Excerpted data:
═══

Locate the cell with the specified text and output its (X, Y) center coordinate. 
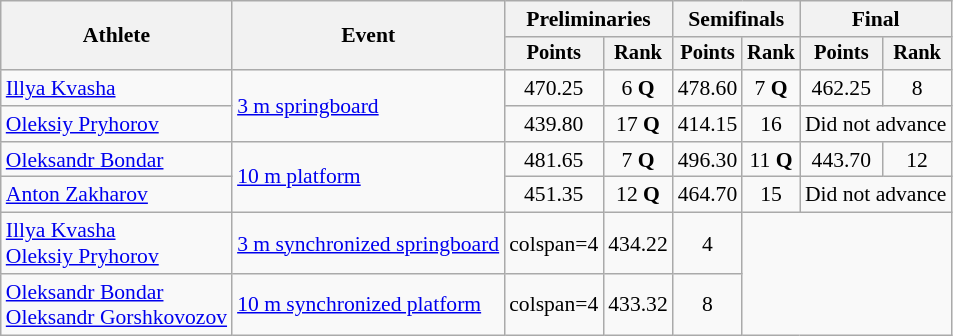
478.60 (708, 88)
Final (876, 19)
12 Q (638, 195)
Illya KvashaOleksiy Pryhorov (116, 244)
Illya Kvasha (116, 88)
Athlete (116, 36)
6 Q (638, 88)
481.65 (554, 160)
496.30 (708, 160)
462.25 (842, 88)
439.80 (554, 124)
4 (708, 244)
464.70 (708, 195)
3 m synchronized springboard (368, 244)
11 Q (771, 160)
Oleksandr BondarOleksandr Gorshkovozov (116, 304)
434.22 (638, 244)
12 (918, 160)
451.35 (554, 195)
433.32 (638, 304)
443.70 (842, 160)
10 m synchronized platform (368, 304)
Semifinals (736, 19)
16 (771, 124)
17 Q (638, 124)
15 (771, 195)
Event (368, 36)
Oleksiy Pryhorov (116, 124)
Preliminaries (588, 19)
Anton Zakharov (116, 195)
414.15 (708, 124)
10 m platform (368, 178)
3 m springboard (368, 106)
Oleksandr Bondar (116, 160)
470.25 (554, 88)
Scan for the cell matching the given text and deliver its (X, Y) coordinate at center. 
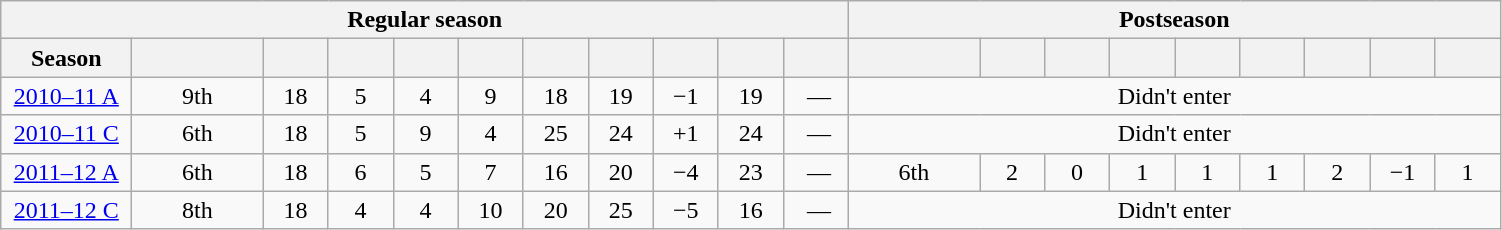
Postseason (1174, 20)
−4 (686, 172)
23 (750, 172)
9th (198, 96)
8th (198, 210)
+1 (686, 134)
Season (66, 58)
−5 (686, 210)
2011–12 C (66, 210)
Regular season (425, 20)
7 (490, 172)
6 (360, 172)
0 (1078, 172)
2010–11 C (66, 134)
10 (490, 210)
2010–11 A (66, 96)
2011–12 A (66, 172)
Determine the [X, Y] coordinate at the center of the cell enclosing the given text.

═══

Goal of the exercise:
Rewrite all of the material above with every instance of "coordinate" changed to "position", keeping everything else the same. Leave out the pictures.

The solution:
Locate the cell with the specified text and output its (X, Y) center position. 
478.60 (708, 88)
Final (876, 19)
12 Q (638, 195)
Illya KvashaOleksiy Pryhorov (116, 244)
Illya Kvasha (116, 88)
Athlete (116, 36)
6 Q (638, 88)
481.65 (554, 160)
496.30 (708, 160)
462.25 (842, 88)
439.80 (554, 124)
4 (708, 244)
464.70 (708, 195)
3 m synchronized springboard (368, 244)
11 Q (771, 160)
Oleksandr BondarOleksandr Gorshkovozov (116, 304)
434.22 (638, 244)
12 (918, 160)
451.35 (554, 195)
433.32 (638, 304)
443.70 (842, 160)
10 m synchronized platform (368, 304)
Semifinals (736, 19)
16 (771, 124)
17 Q (638, 124)
15 (771, 195)
Event (368, 36)
Oleksiy Pryhorov (116, 124)
Preliminaries (588, 19)
Anton Zakharov (116, 195)
414.15 (708, 124)
10 m platform (368, 178)
3 m springboard (368, 106)
Oleksandr Bondar (116, 160)
470.25 (554, 88)
Scan for the cell matching the given text and deliver its (X, Y) position at center. 
Postseason (1174, 20)
−4 (686, 172)
23 (750, 172)
9th (198, 96)
8th (198, 210)
+1 (686, 134)
Season (66, 58)
−5 (686, 210)
2011–12 C (66, 210)
Regular season (425, 20)
7 (490, 172)
6 (360, 172)
0 (1078, 172)
2010–11 C (66, 134)
10 (490, 210)
2010–11 A (66, 96)
2011–12 A (66, 172)
Determine the [X, Y] position at the center of the cell enclosing the given text.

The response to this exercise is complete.